__Problem to solve__: What is needed is the exact text of each line in the listing below from the one with "eastern.json: [1158,329,1189,368] ->" up to and including the one with "Clean Stock: [534,308,813,468]", and no pictures.
Extracted material: Begin
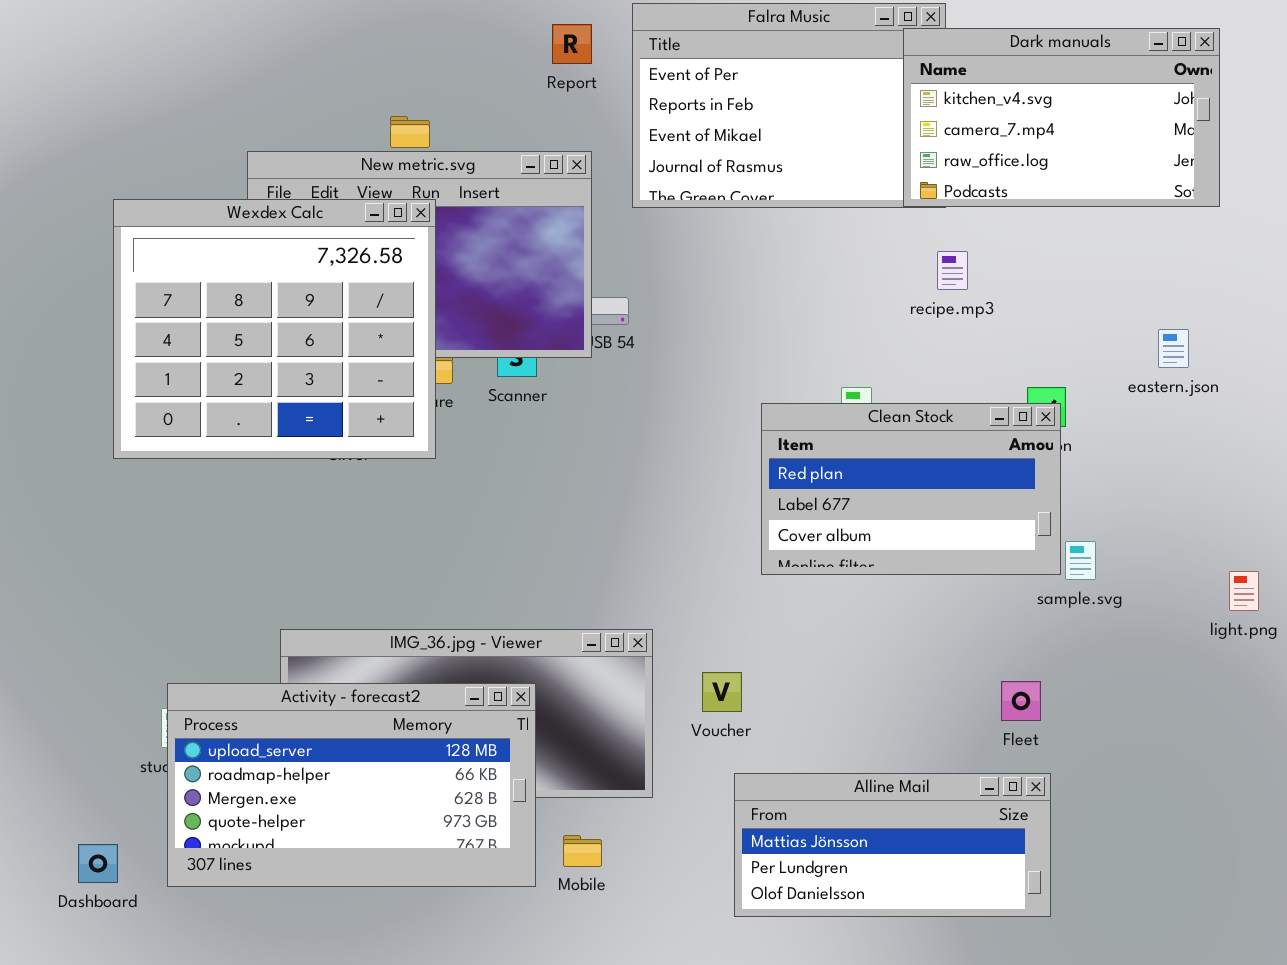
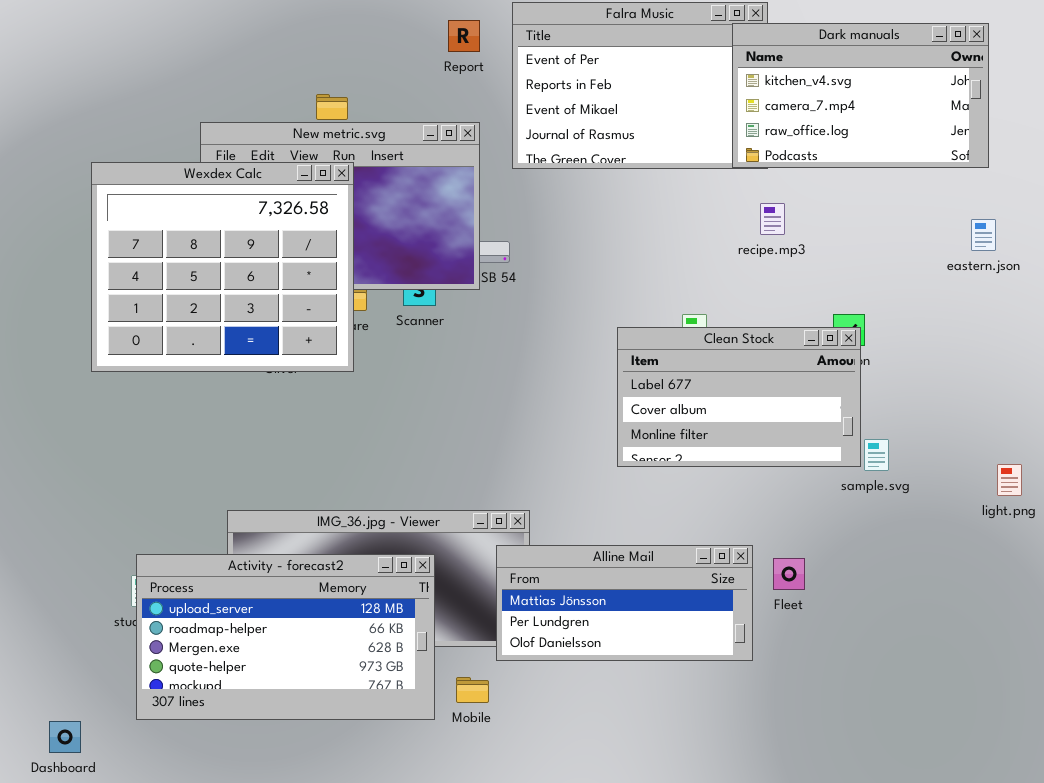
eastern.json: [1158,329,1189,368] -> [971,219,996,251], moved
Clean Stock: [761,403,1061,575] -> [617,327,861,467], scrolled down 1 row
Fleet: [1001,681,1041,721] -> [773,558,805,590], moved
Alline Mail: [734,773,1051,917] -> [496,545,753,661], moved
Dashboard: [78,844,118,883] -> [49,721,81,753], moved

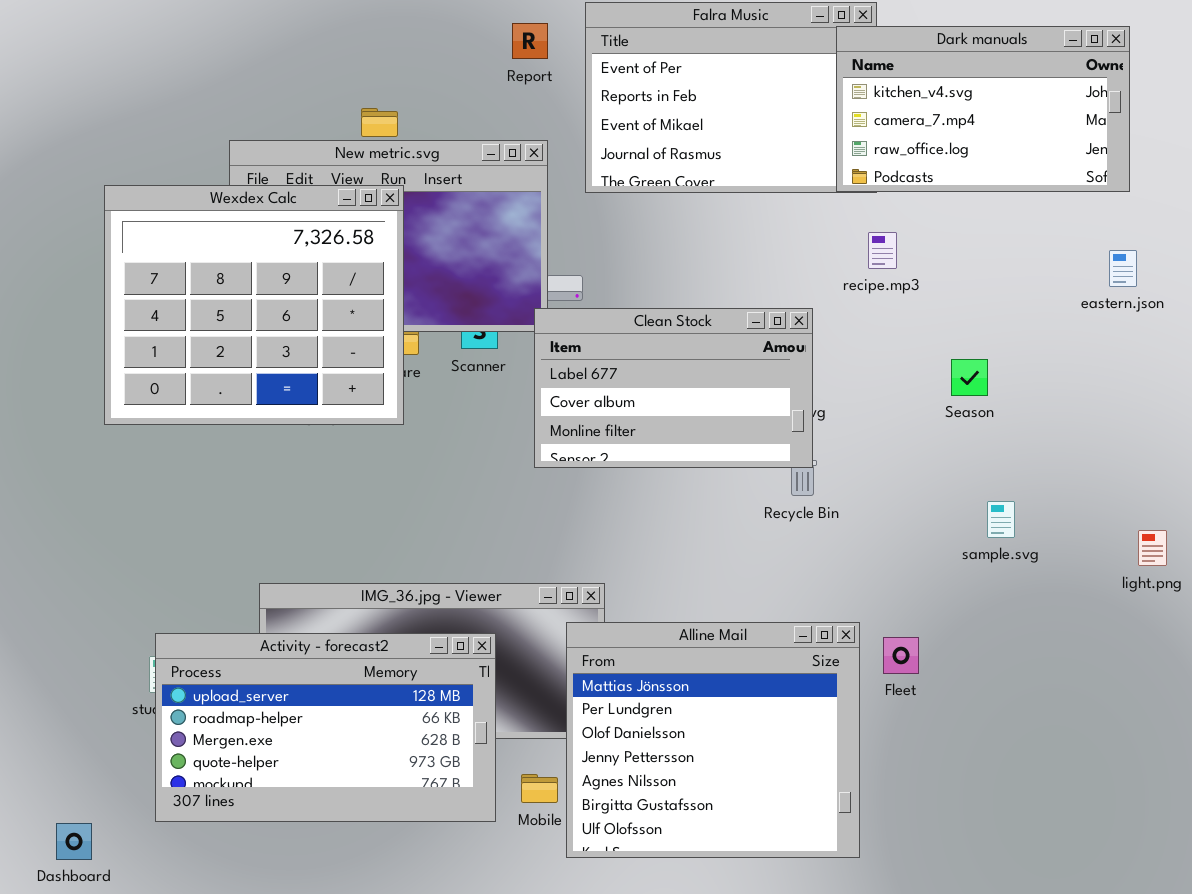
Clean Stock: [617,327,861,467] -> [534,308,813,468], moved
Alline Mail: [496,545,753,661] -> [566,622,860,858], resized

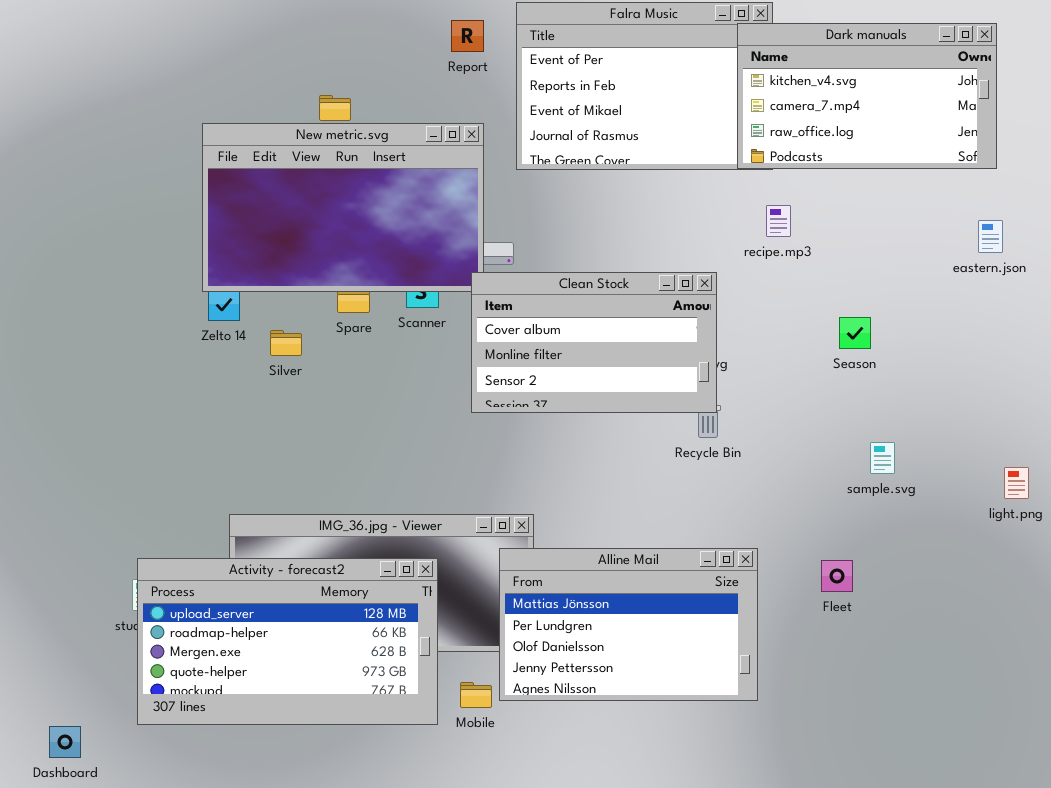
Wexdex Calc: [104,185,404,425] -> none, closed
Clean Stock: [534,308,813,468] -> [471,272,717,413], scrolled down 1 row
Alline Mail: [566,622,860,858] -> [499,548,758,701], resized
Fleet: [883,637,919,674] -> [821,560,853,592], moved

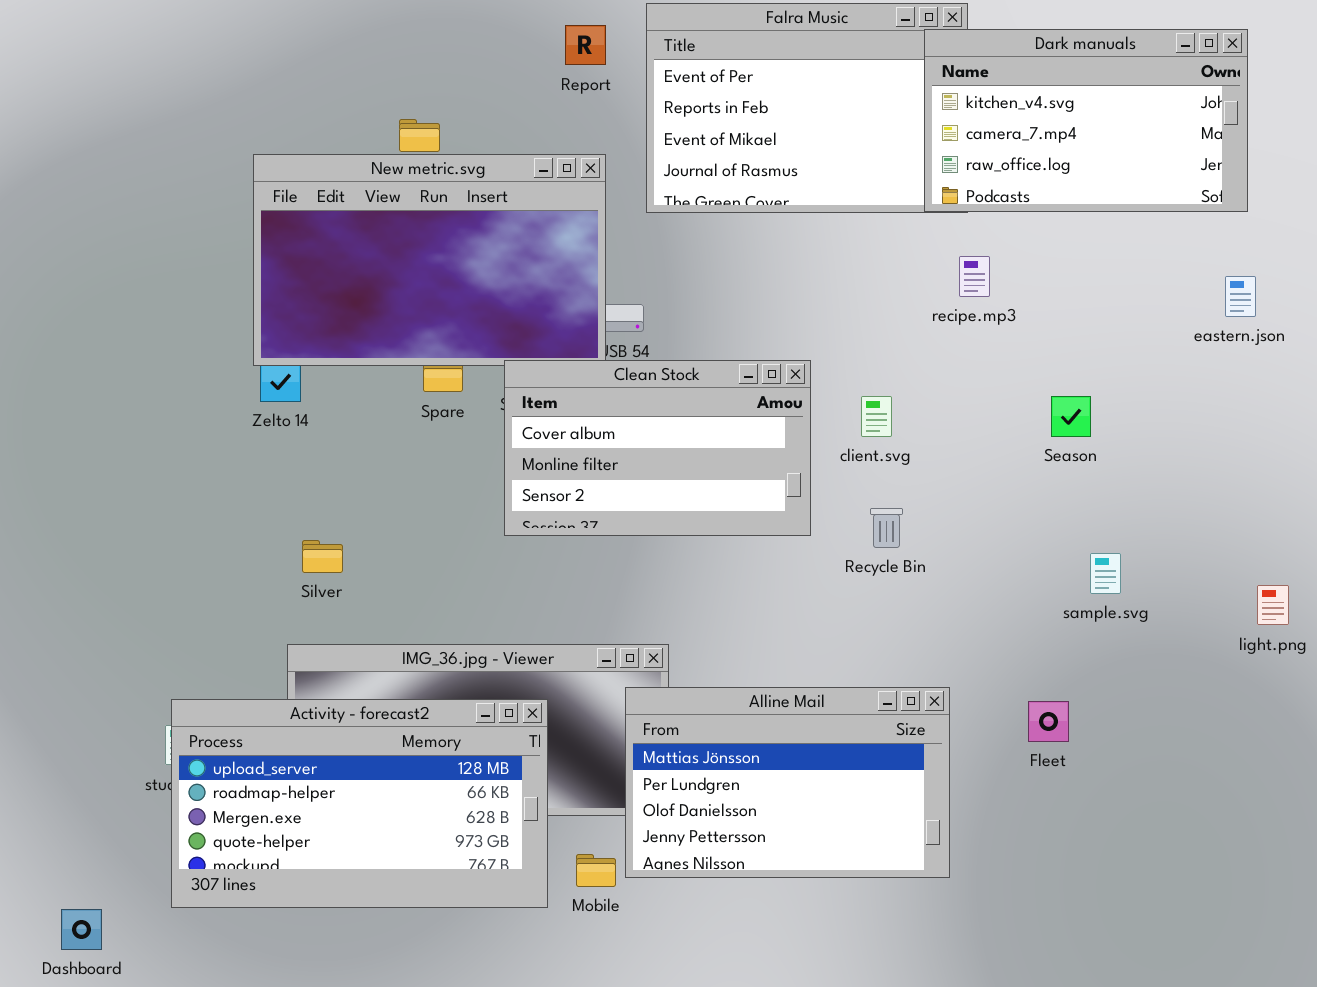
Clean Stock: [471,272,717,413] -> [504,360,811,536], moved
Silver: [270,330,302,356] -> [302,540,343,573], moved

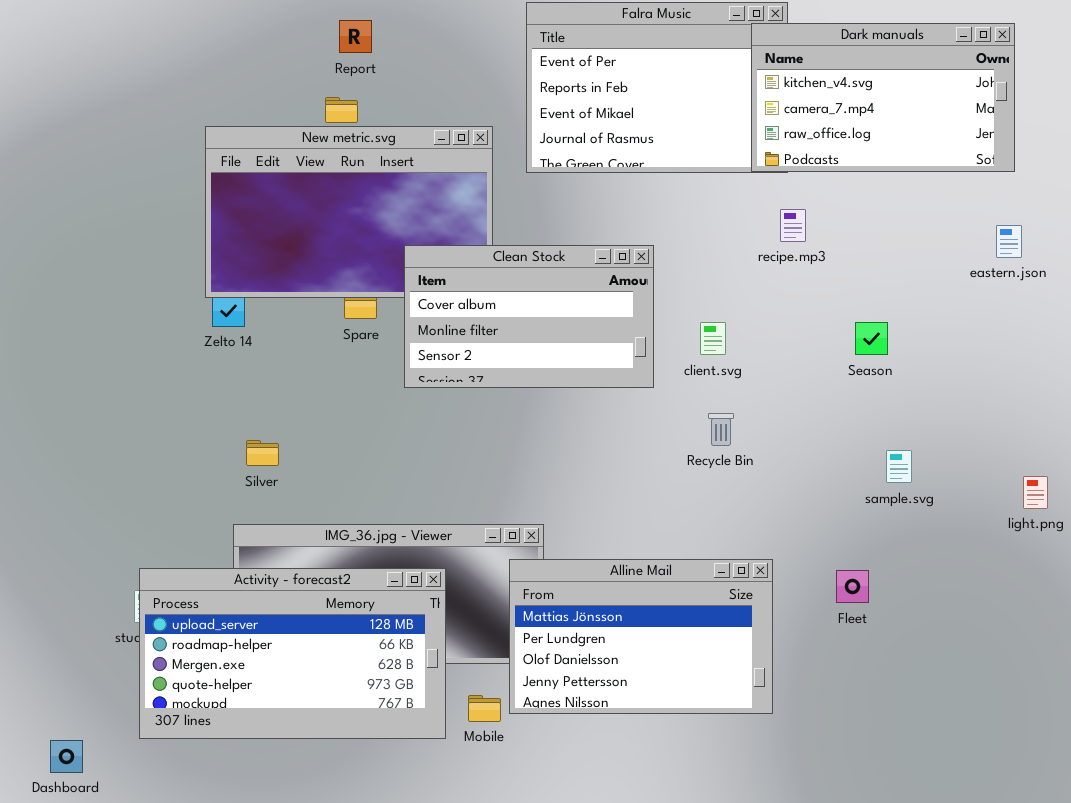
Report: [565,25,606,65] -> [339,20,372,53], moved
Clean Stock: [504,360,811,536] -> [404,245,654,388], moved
Extracted material: End
Extracted material: Begin
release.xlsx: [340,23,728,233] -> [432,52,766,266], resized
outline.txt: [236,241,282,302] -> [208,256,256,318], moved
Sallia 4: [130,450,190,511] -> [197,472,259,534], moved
Extracted material: End
__Solution to the problem__:
eastern.json: [1158,329,1189,368] -> [971,219,996,251], moved
Clean Stock: [761,403,1061,575] -> [617,327,861,467], scrolled down 1 row
Fleet: [1001,681,1041,721] -> [773,558,805,590], moved
Alline Mail: [734,773,1051,917] -> [496,545,753,661], moved
Dashboard: [78,844,118,883] -> [49,721,81,753], moved

Clean Stock: [617,327,861,467] -> [534,308,813,468], moved
Alline Mail: [496,545,753,661] -> [566,622,860,858], resized

Wexdex Calc: [104,185,404,425] -> none, closed
Clean Stock: [534,308,813,468] -> [471,272,717,413], scrolled down 1 row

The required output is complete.